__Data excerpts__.
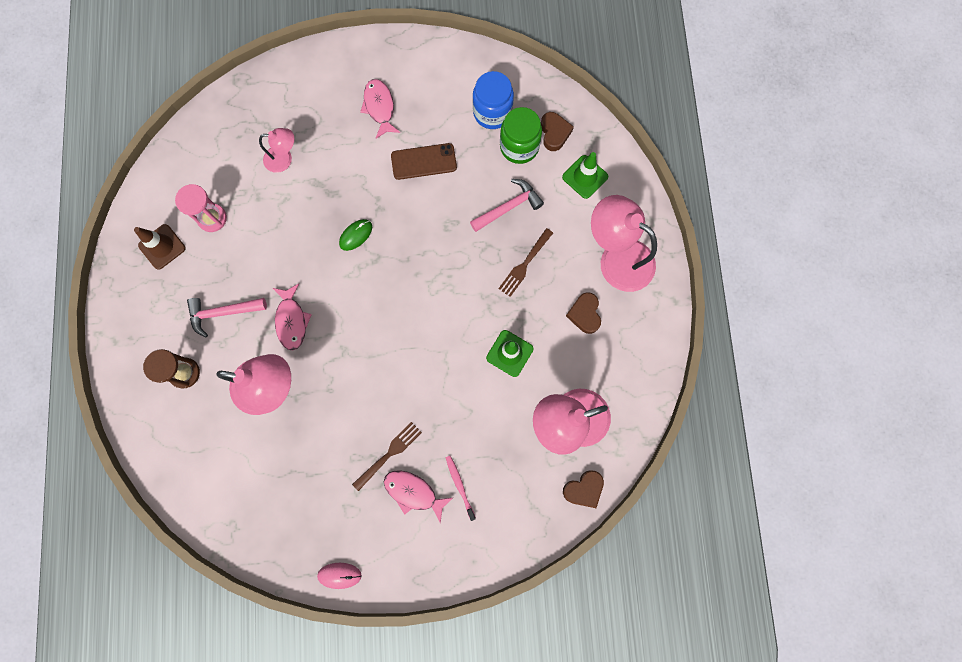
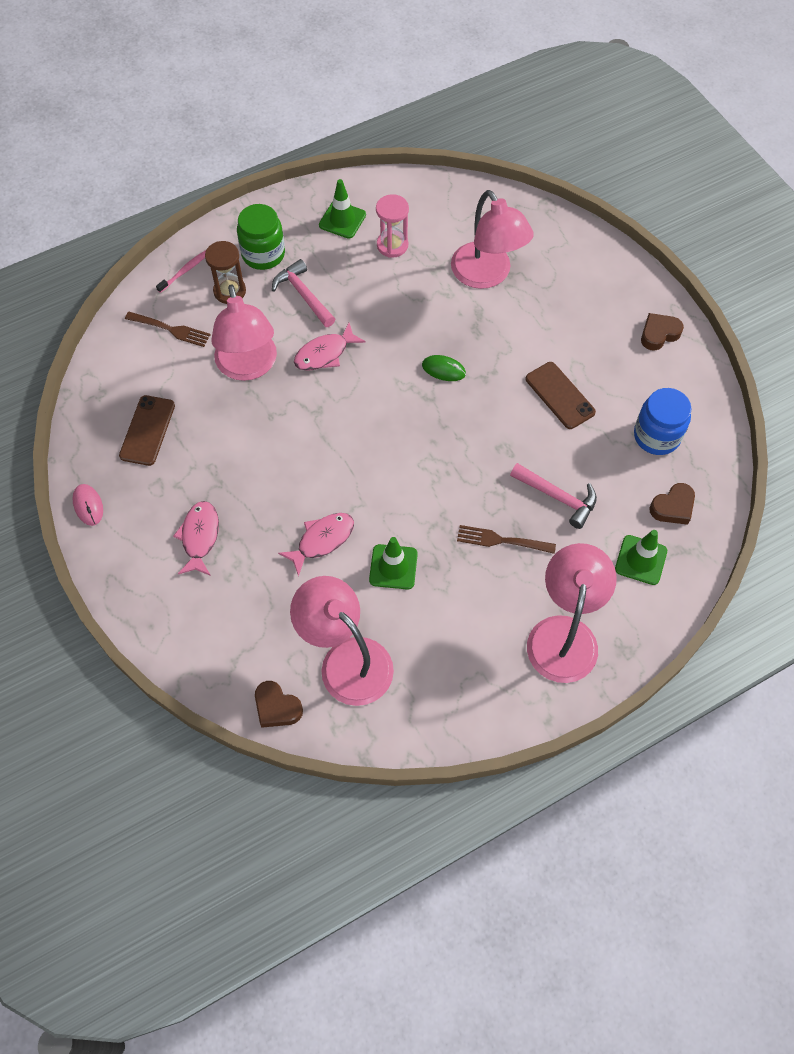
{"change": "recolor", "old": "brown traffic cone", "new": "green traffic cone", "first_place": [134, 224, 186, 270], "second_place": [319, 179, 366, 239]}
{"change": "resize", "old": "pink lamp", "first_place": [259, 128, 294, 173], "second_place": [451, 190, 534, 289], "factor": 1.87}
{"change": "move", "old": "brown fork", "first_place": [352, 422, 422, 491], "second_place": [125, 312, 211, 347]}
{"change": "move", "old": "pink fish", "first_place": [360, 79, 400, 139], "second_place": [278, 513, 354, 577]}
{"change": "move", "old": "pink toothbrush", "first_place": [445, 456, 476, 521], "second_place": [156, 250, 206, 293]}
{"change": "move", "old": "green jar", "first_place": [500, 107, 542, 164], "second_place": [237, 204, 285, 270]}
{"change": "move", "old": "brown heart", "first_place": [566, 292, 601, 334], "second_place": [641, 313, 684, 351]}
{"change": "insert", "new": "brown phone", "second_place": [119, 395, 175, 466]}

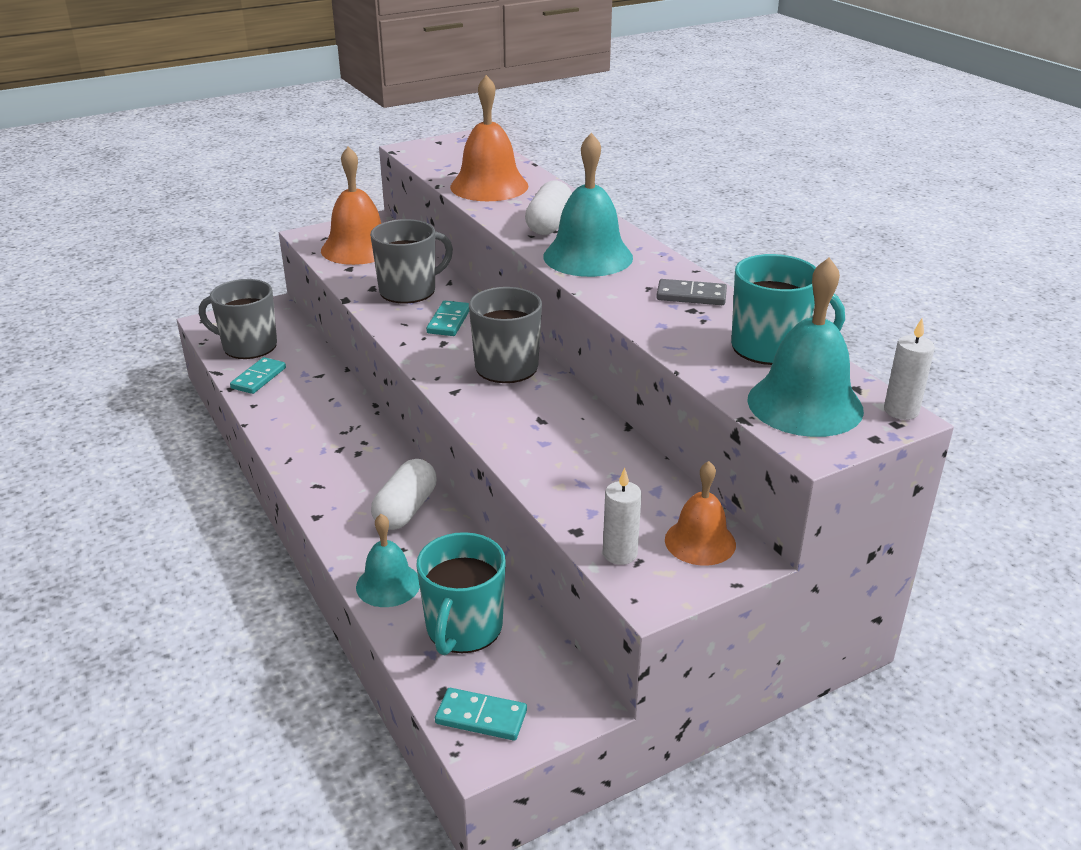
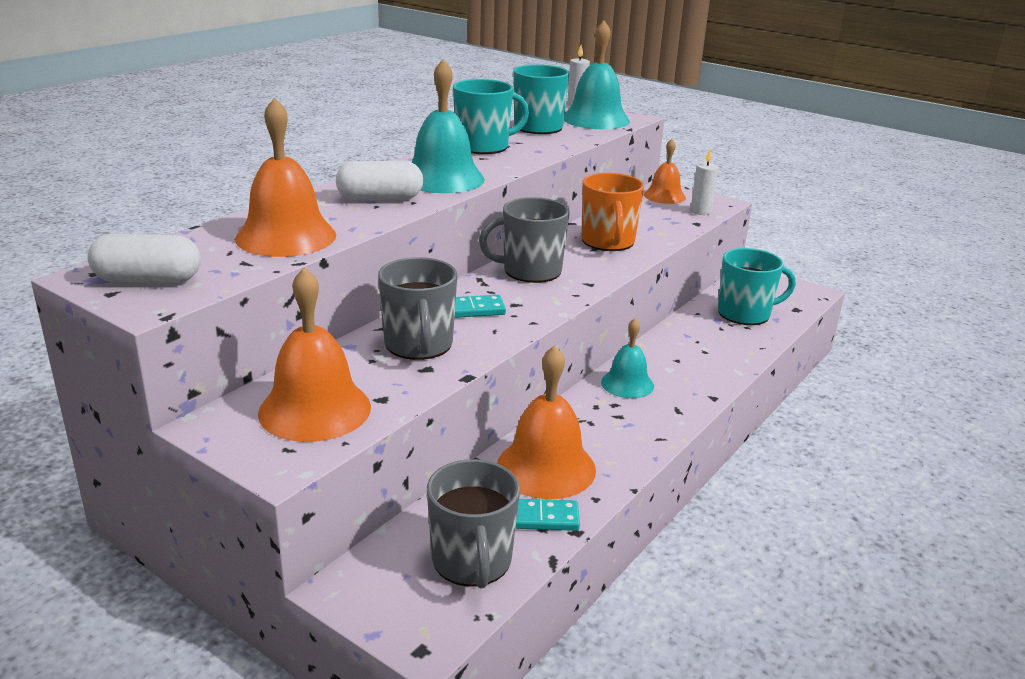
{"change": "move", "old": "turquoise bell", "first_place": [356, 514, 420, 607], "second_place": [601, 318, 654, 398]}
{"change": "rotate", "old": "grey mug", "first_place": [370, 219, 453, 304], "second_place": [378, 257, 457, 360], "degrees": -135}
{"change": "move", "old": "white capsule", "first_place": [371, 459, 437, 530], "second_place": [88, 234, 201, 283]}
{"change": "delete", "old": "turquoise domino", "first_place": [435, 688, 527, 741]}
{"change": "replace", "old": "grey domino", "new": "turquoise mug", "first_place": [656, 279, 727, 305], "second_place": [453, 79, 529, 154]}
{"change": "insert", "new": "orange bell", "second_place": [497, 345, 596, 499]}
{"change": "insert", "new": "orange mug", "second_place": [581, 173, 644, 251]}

__Exercise brief__.
Each record above should be copied character for character, with pictures dropped.

__Exercise result__.
{"change": "recolor", "old": "brown traffic cone", "new": "green traffic cone", "first_place": [134, 224, 186, 270], "second_place": [319, 179, 366, 239]}
{"change": "resize", "old": "pink lamp", "first_place": [259, 128, 294, 173], "second_place": [451, 190, 534, 289], "factor": 1.87}
{"change": "move", "old": "brown fork", "first_place": [352, 422, 422, 491], "second_place": [125, 312, 211, 347]}
{"change": "move", "old": "pink fish", "first_place": [360, 79, 400, 139], "second_place": [278, 513, 354, 577]}
{"change": "move", "old": "pink toothbrush", "first_place": [445, 456, 476, 521], "second_place": [156, 250, 206, 293]}
{"change": "move", "old": "green jar", "first_place": [500, 107, 542, 164], "second_place": [237, 204, 285, 270]}
{"change": "move", "old": "brown heart", "first_place": [566, 292, 601, 334], "second_place": [641, 313, 684, 351]}
{"change": "insert", "new": "brown phone", "second_place": [119, 395, 175, 466]}

{"change": "move", "old": "turquoise bell", "first_place": [356, 514, 420, 607], "second_place": [601, 318, 654, 398]}
{"change": "rotate", "old": "grey mug", "first_place": [370, 219, 453, 304], "second_place": [378, 257, 457, 360], "degrees": -135}
{"change": "move", "old": "white capsule", "first_place": [371, 459, 437, 530], "second_place": [88, 234, 201, 283]}
{"change": "delete", "old": "turquoise domino", "first_place": [435, 688, 527, 741]}
{"change": "replace", "old": "grey domino", "new": "turquoise mug", "first_place": [656, 279, 727, 305], "second_place": [453, 79, 529, 154]}
{"change": "insert", "new": "orange bell", "second_place": [497, 345, 596, 499]}
{"change": "insert", "new": "orange mug", "second_place": [581, 173, 644, 251]}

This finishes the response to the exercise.